↓

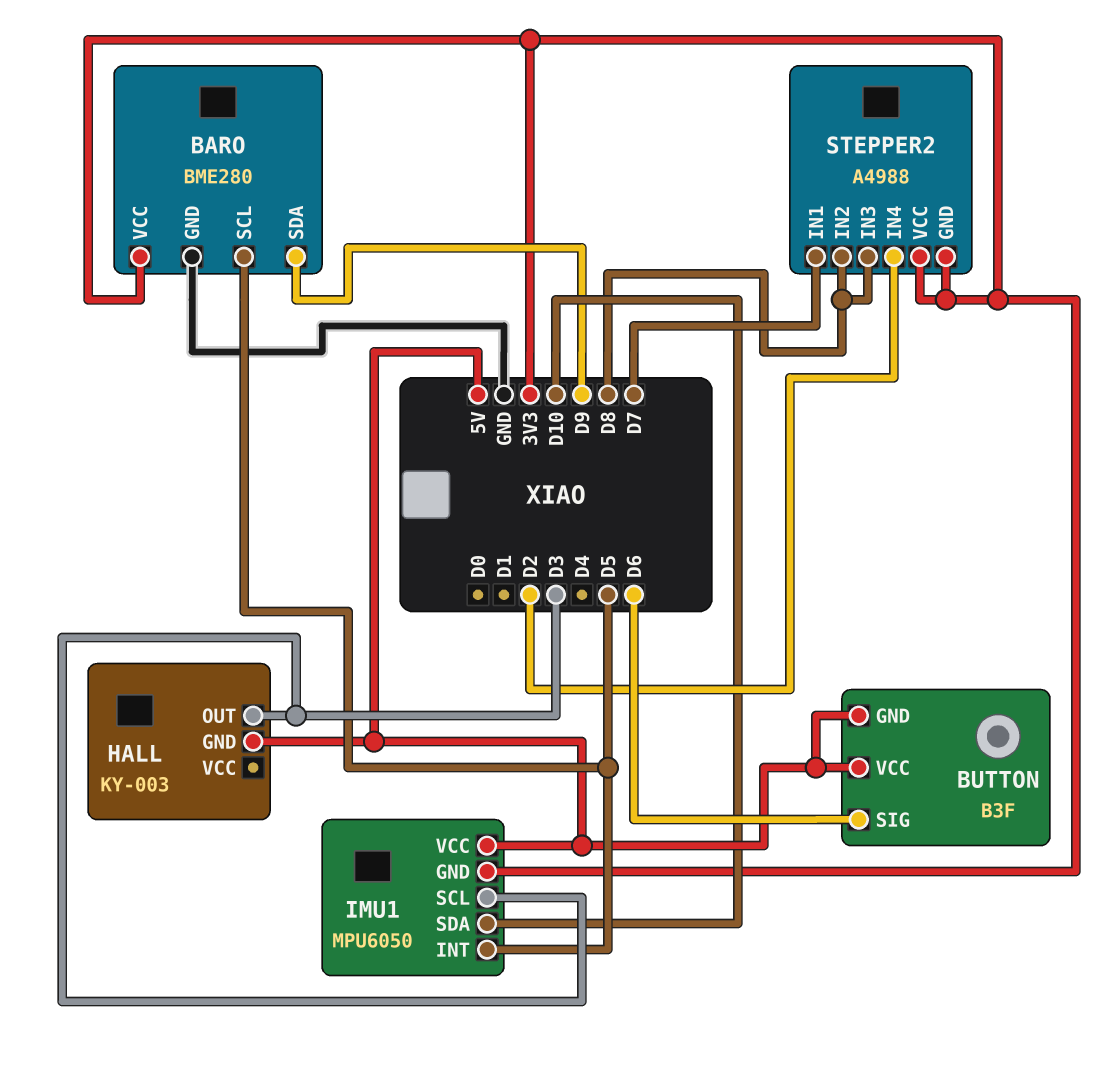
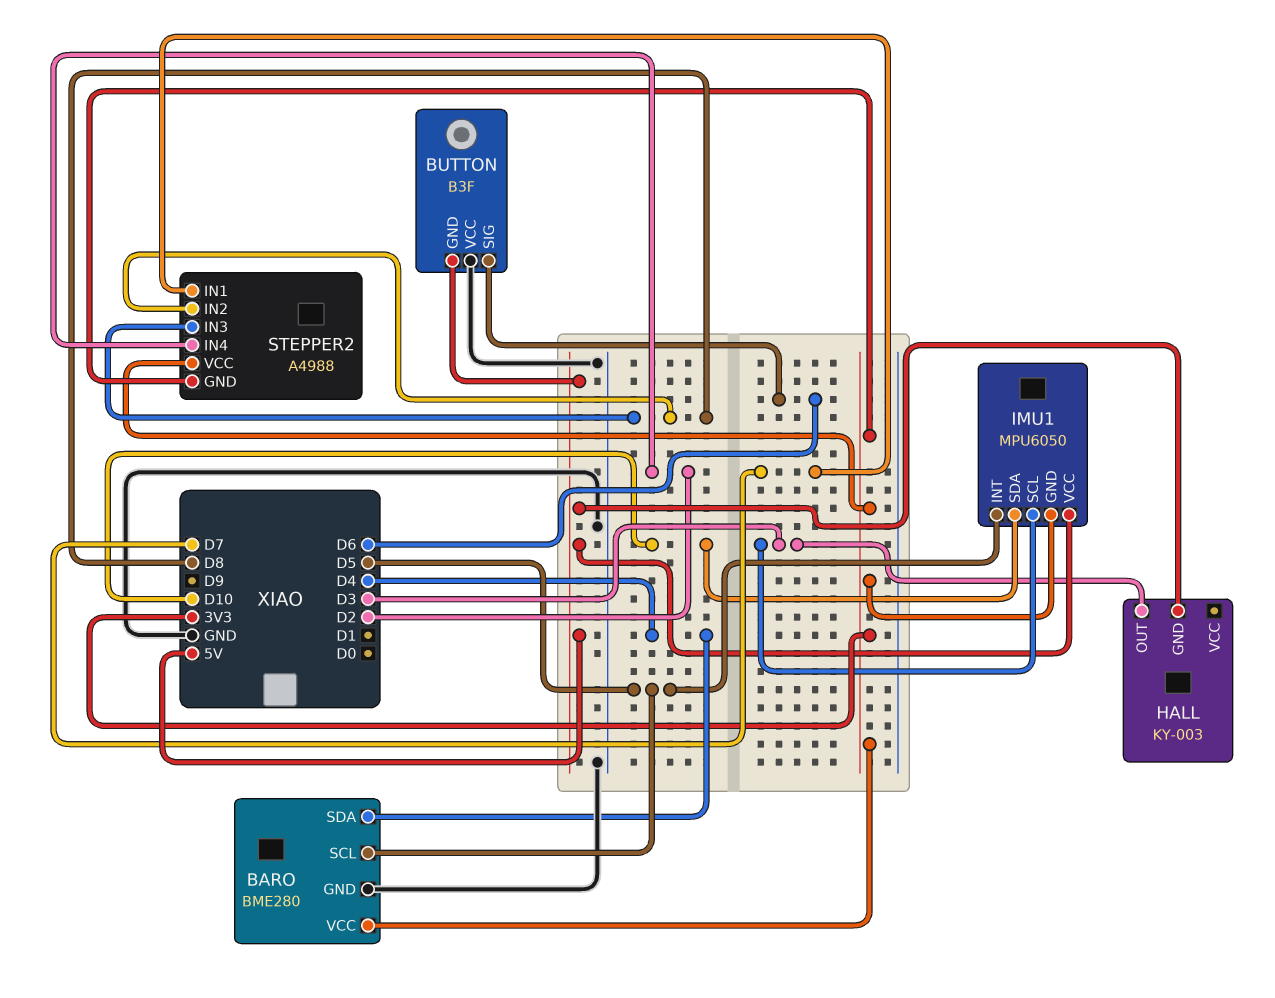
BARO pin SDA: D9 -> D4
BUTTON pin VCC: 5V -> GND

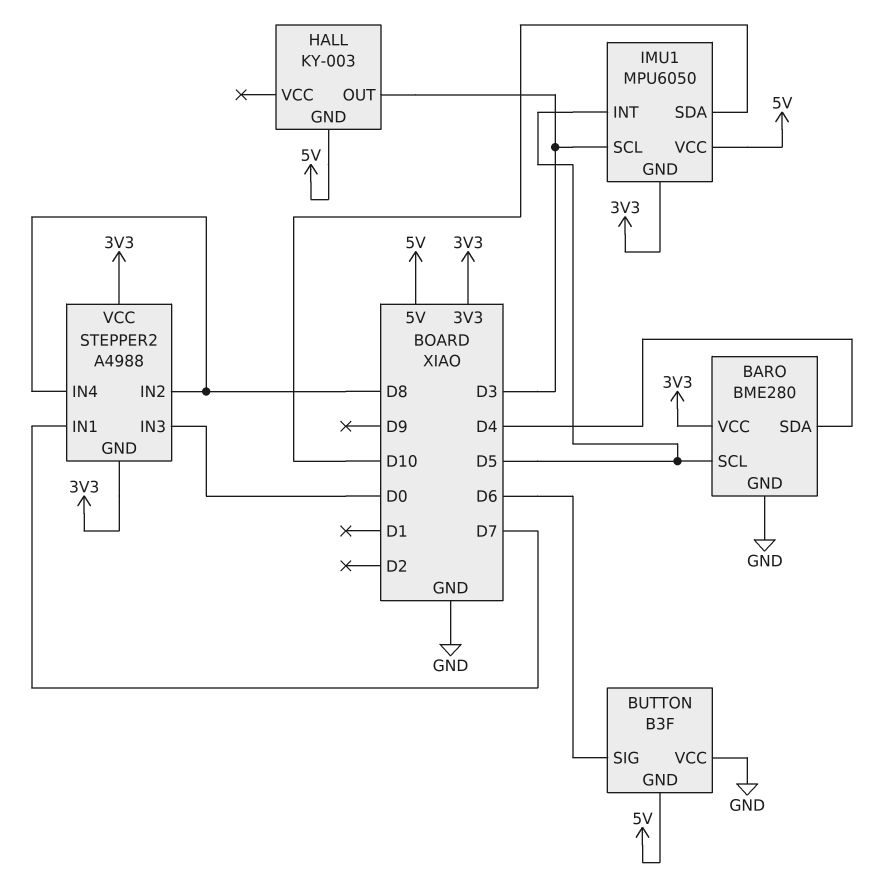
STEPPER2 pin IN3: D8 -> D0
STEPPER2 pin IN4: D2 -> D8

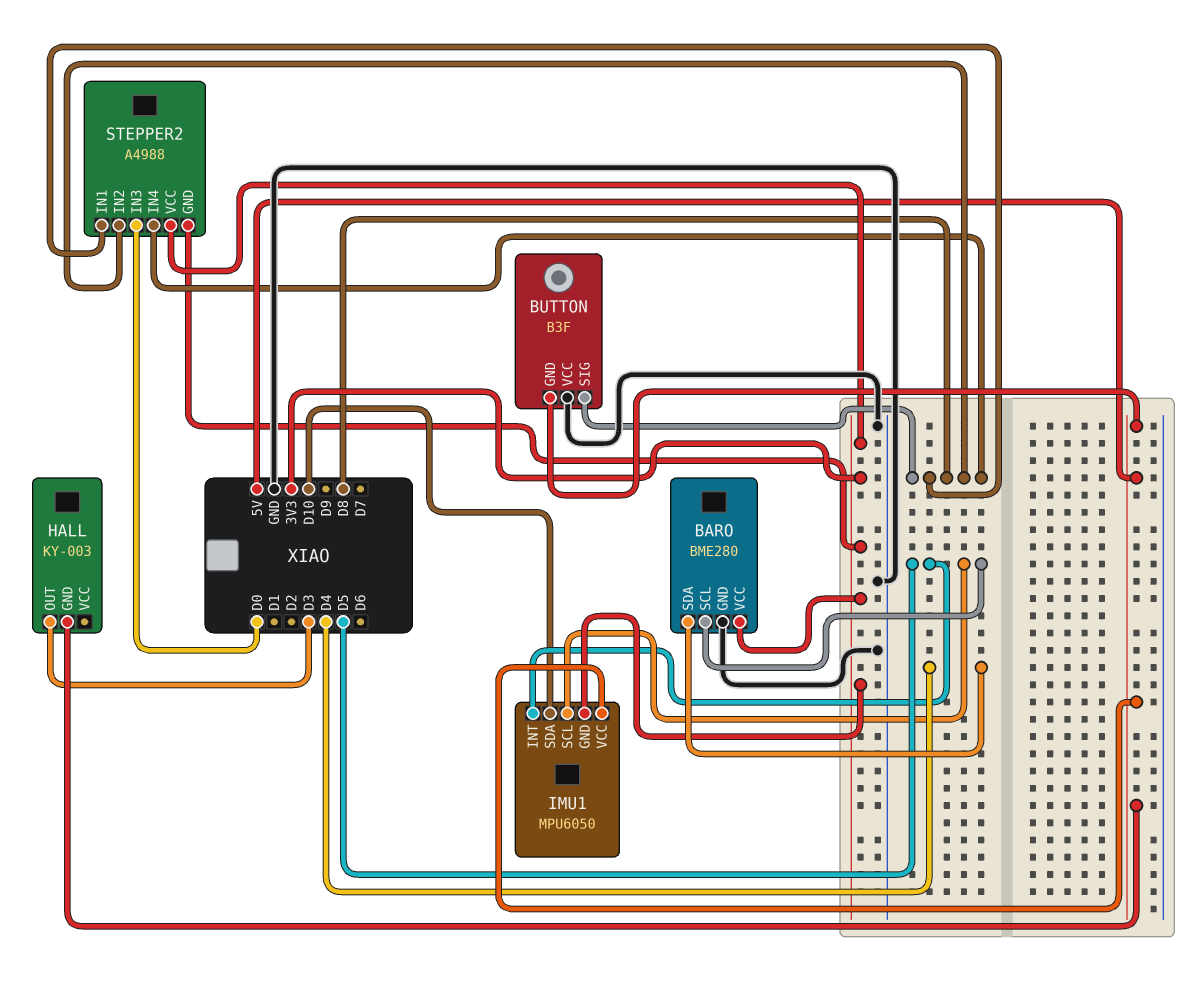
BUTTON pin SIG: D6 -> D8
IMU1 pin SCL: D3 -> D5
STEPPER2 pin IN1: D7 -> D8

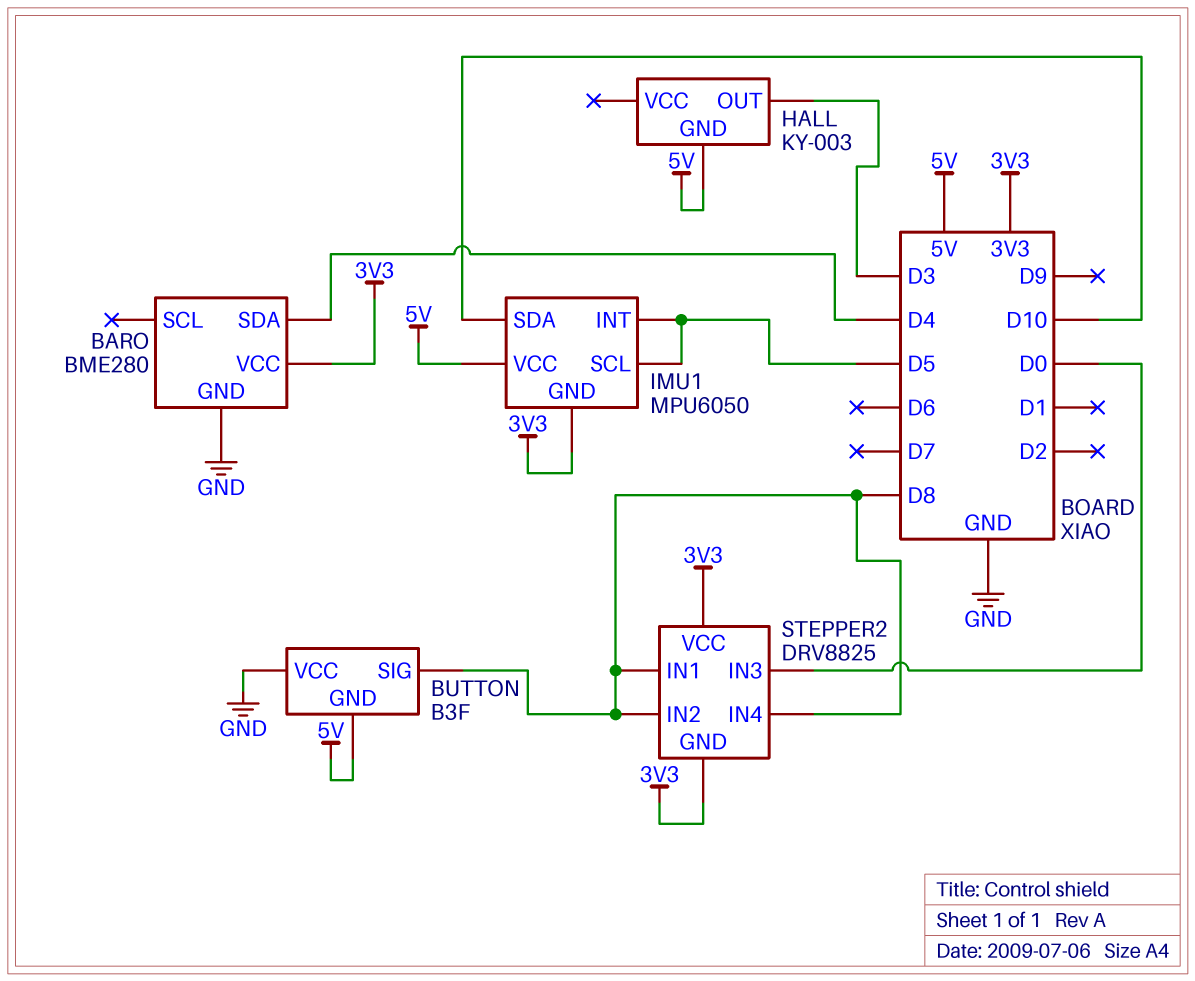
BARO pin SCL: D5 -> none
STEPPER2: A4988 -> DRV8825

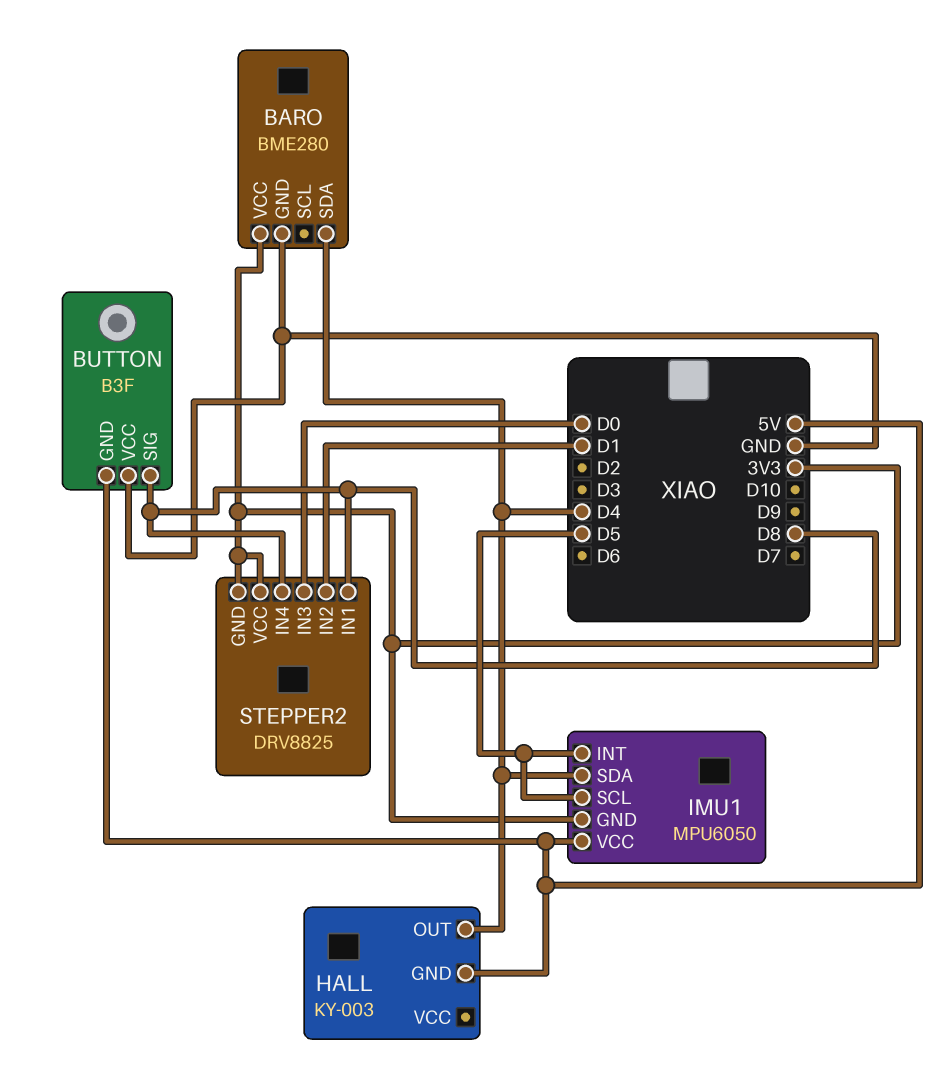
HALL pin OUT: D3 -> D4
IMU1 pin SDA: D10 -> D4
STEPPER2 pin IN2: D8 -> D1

↑

- **What to do**
From the data, pick out every line that includes "BARO".

- **Exercise answer**
BARO pin SDA: D9 -> D4
BARO pin SCL: D5 -> none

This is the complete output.